TASK STATEMENT
Without the pictures, give every record again exactly.
DATA FOR REVIEW START
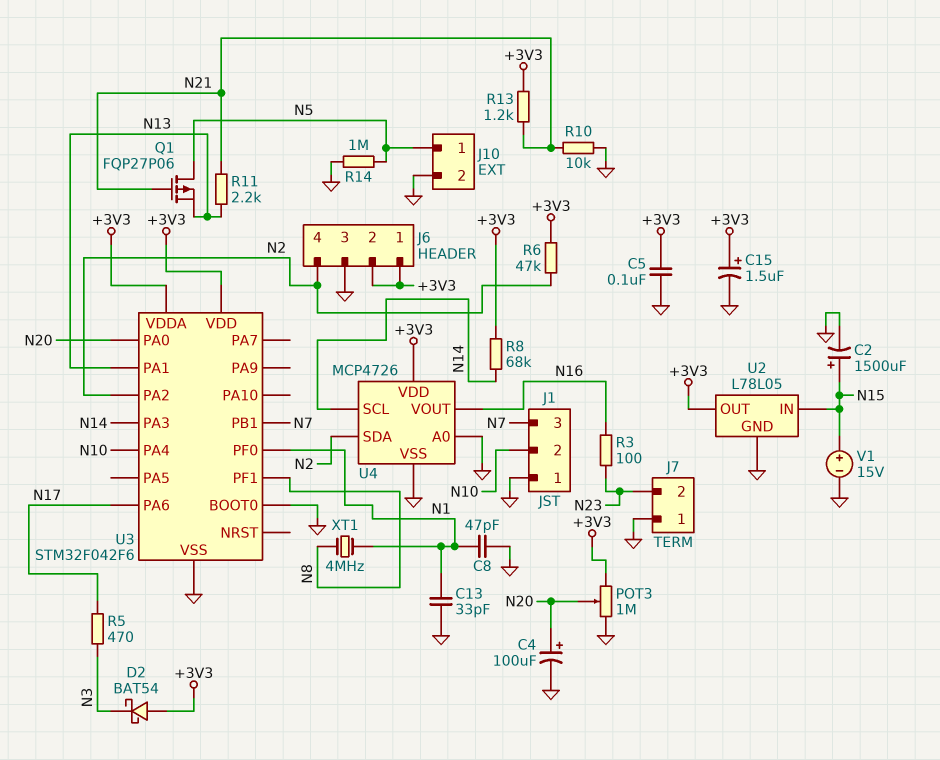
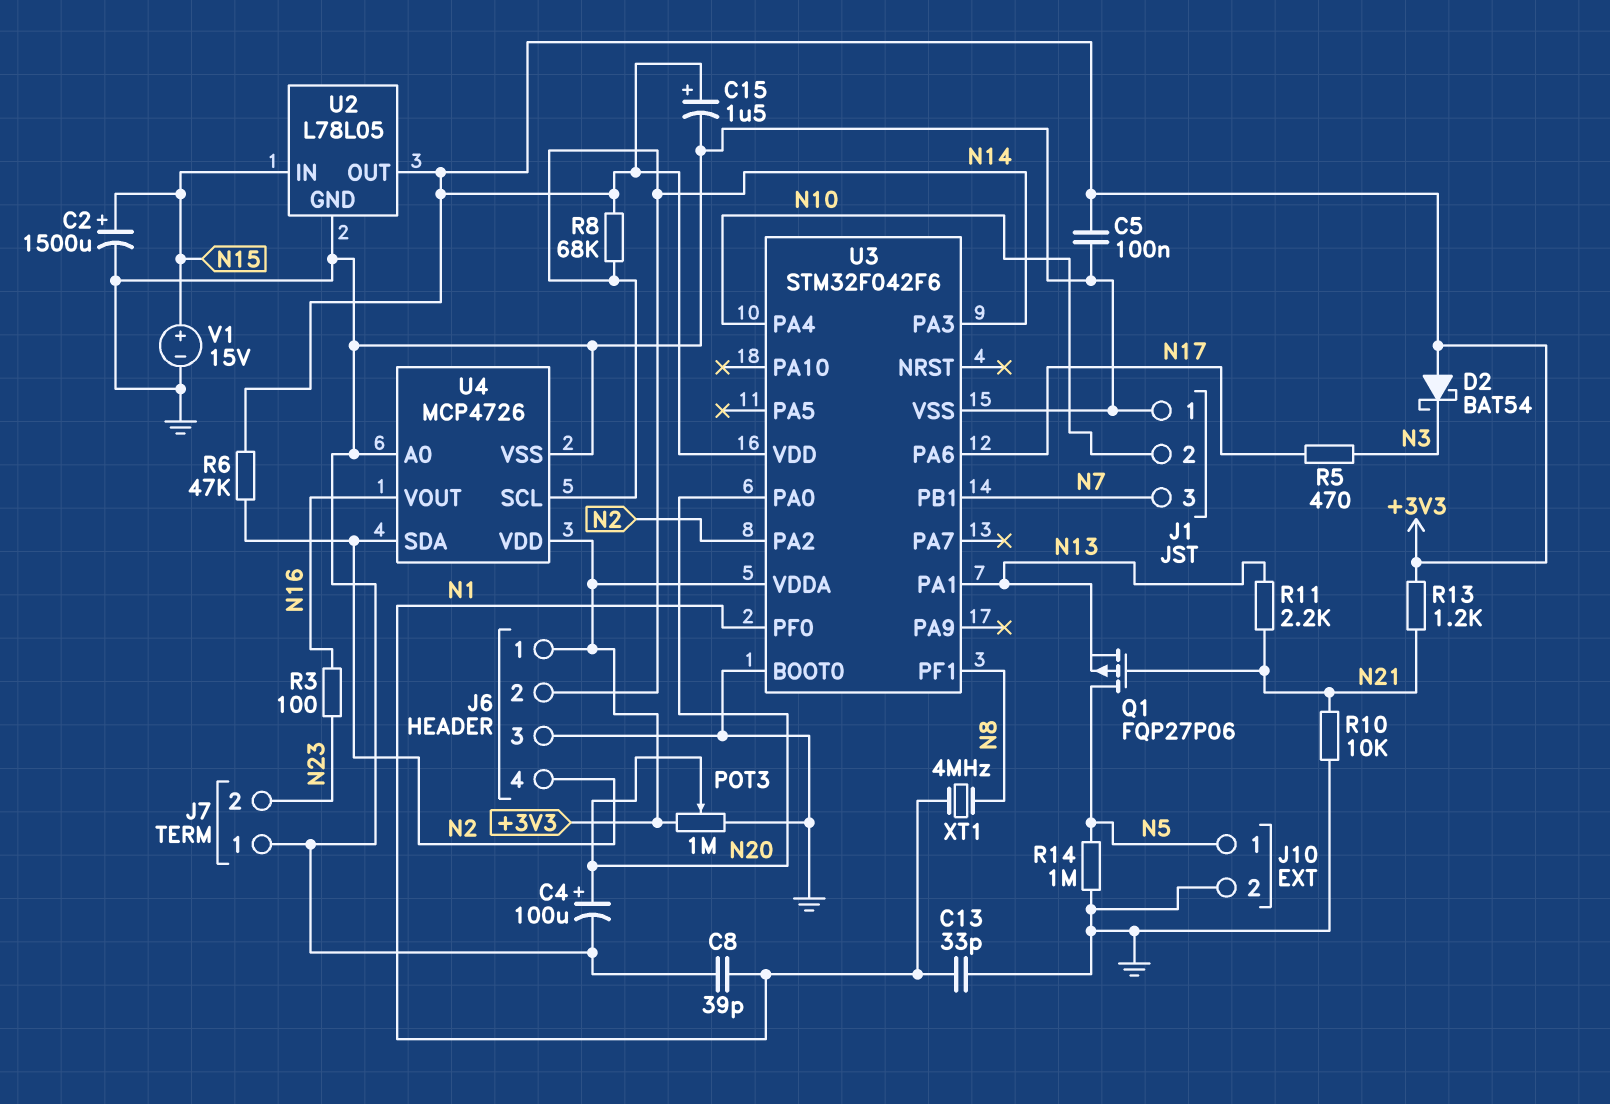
C8: 47pF (GND, N1) -> 39pF (GND, N1)
J6 pin 2: +3V3 -> N14

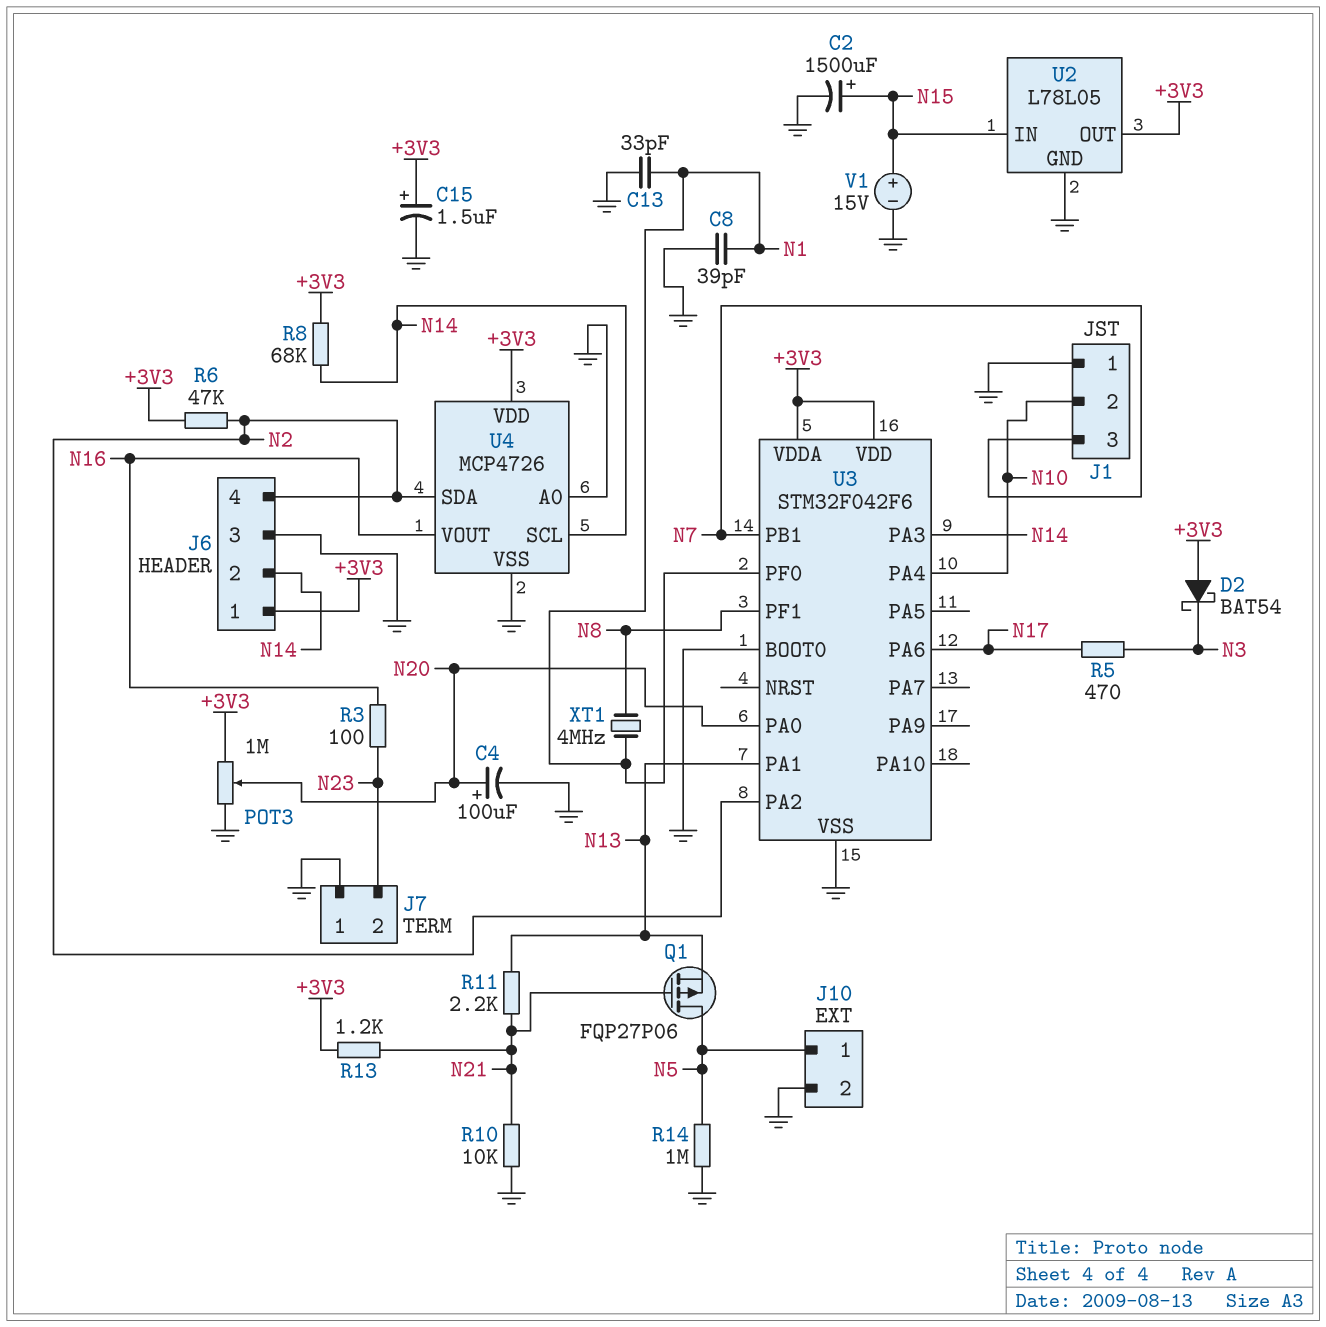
C5: 100nF (+3V3, GND) -> none

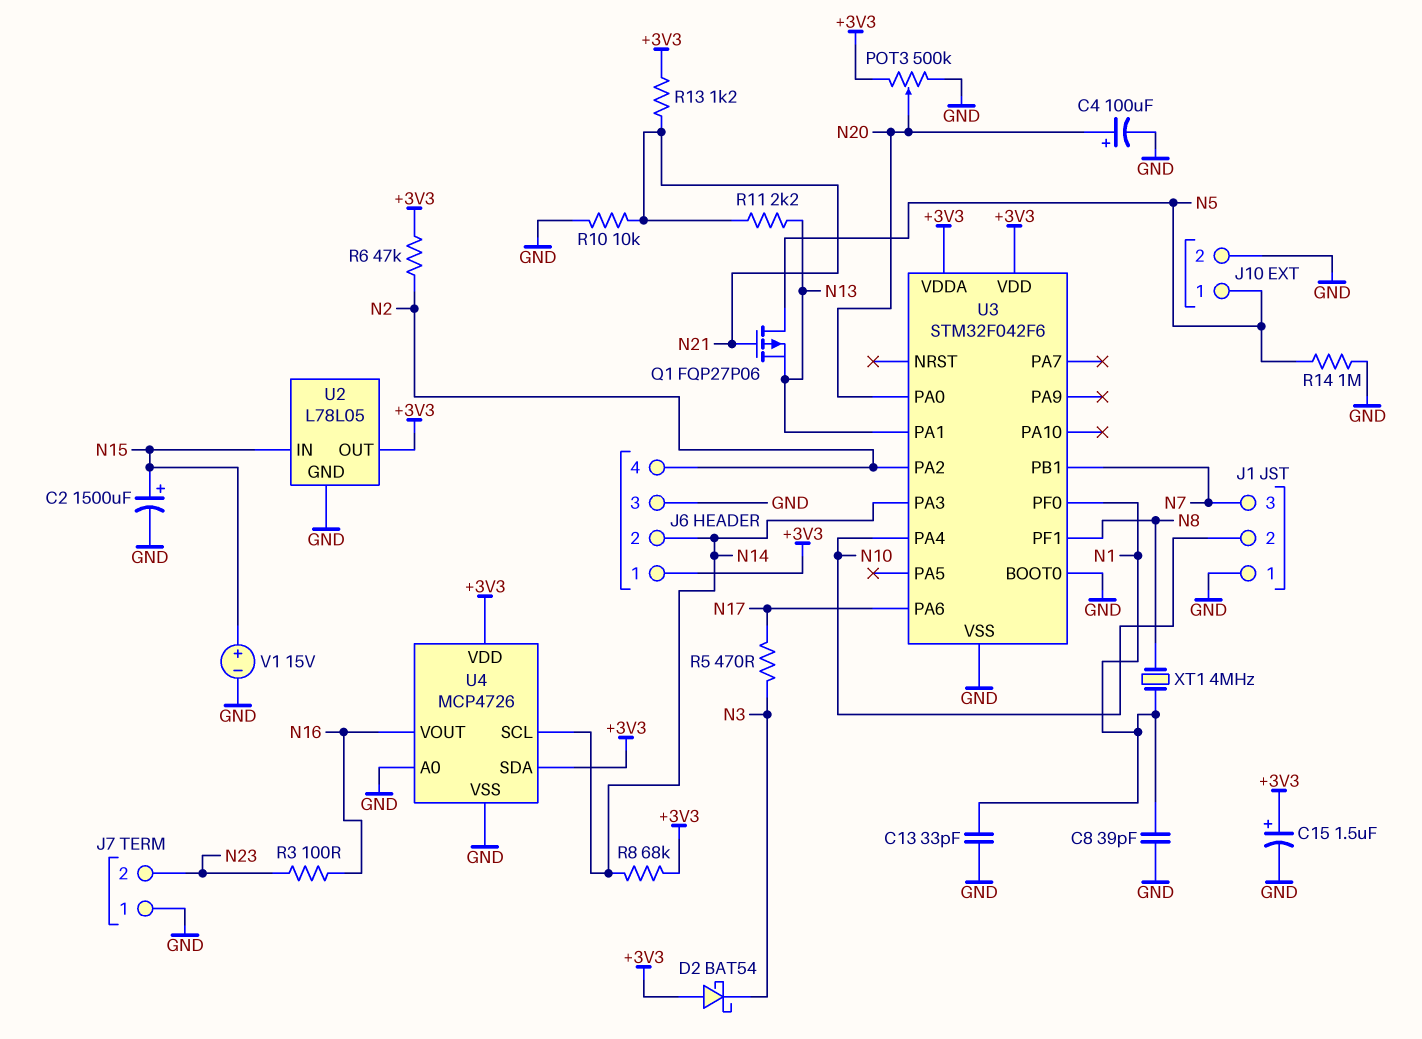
POT3: 1M (+3V3, GND, wiper N20) -> 500k (+3V3, GND, wiper N20)
U4 pin SDA: N2 -> +3V3

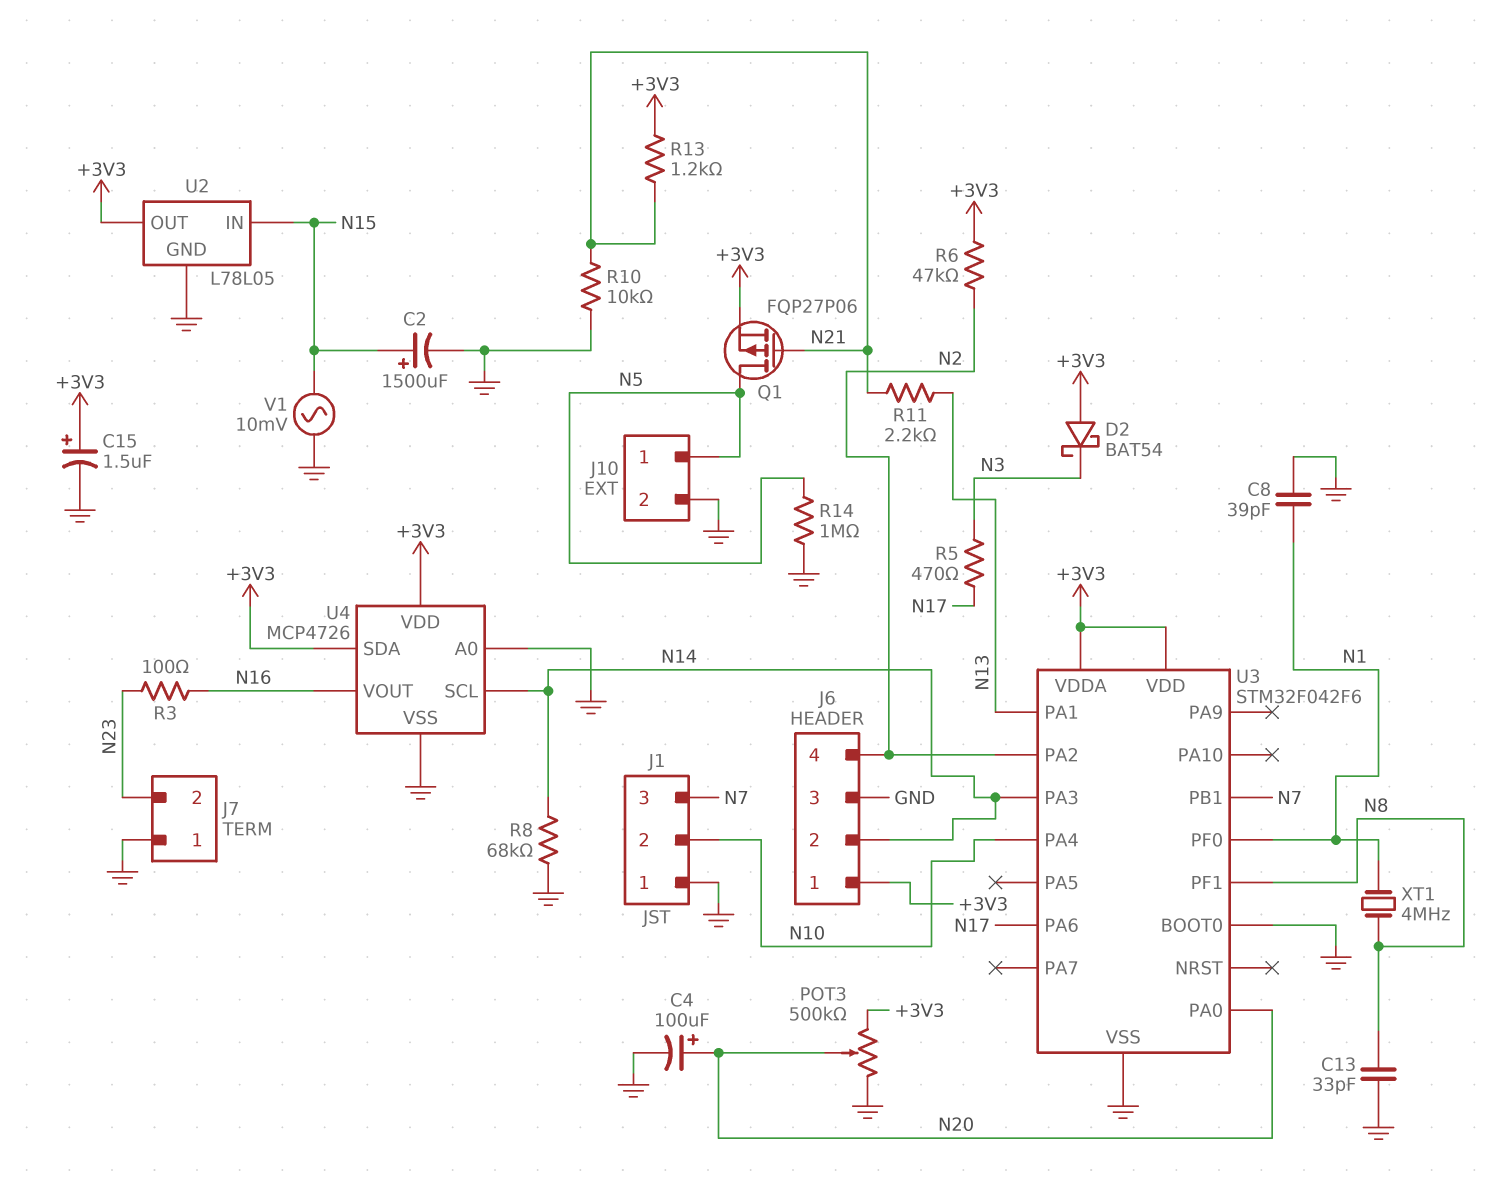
C13: 33pF (GND, N1) -> 33pF (GND, N8)
Q1: PMOS FQP27P06 (G N21, D N5, S N13) -> PMOS FQP27P06 (G N21, D N5, S +3V3)
R8: 68k (+3V3, N14) -> 68k (GND, N14)
V1: 15V (plus N15, minus GND) -> AC 10mV (GND, N15)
DATA FOR REVIEW END
SOLUTION FOR THIS TASK
C8: 47pF (GND, N1) -> 39pF (GND, N1)
J6 pin 2: +3V3 -> N14

C5: 100nF (+3V3, GND) -> none

POT3: 1M (+3V3, GND, wiper N20) -> 500k (+3V3, GND, wiper N20)
U4 pin SDA: N2 -> +3V3

C13: 33pF (GND, N1) -> 33pF (GND, N8)
Q1: PMOS FQP27P06 (G N21, D N5, S N13) -> PMOS FQP27P06 (G N21, D N5, S +3V3)
R8: 68k (+3V3, N14) -> 68k (GND, N14)
V1: 15V (plus N15, minus GND) -> AC 10mV (GND, N15)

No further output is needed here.